══ Exercise materials ══
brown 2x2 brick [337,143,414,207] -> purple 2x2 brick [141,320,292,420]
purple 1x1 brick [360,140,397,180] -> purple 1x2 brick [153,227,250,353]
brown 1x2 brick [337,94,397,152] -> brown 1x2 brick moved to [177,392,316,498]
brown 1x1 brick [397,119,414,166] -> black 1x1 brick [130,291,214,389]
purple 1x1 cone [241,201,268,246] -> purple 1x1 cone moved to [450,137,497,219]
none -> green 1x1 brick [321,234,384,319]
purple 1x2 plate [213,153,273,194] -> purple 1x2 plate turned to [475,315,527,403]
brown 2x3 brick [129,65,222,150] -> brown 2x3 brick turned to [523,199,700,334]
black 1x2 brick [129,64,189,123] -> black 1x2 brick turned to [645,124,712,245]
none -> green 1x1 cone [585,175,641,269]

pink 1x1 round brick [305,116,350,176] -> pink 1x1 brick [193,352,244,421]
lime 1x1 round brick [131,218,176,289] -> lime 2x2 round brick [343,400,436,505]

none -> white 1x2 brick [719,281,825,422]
═══
══ Exercise materials ══
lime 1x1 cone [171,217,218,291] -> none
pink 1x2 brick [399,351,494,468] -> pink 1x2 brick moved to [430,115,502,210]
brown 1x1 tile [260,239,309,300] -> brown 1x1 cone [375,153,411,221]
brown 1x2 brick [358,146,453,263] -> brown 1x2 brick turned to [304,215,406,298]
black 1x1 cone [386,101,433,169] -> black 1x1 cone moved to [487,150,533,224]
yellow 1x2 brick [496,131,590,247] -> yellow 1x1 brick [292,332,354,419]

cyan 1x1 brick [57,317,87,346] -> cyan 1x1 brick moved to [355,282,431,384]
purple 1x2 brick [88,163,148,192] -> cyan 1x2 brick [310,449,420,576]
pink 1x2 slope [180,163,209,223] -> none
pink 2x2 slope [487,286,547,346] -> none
═══
**Work to be completed:** Please copy each line of the material that contains the word "purple".

**Task result:**
brown 2x2 brick [337,143,414,207] -> purple 2x2 brick [141,320,292,420]
purple 1x1 brick [360,140,397,180] -> purple 1x2 brick [153,227,250,353]
purple 1x1 cone [241,201,268,246] -> purple 1x1 cone moved to [450,137,497,219]
purple 1x2 plate [213,153,273,194] -> purple 1x2 plate turned to [475,315,527,403]
purple 1x2 brick [88,163,148,192] -> cyan 1x2 brick [310,449,420,576]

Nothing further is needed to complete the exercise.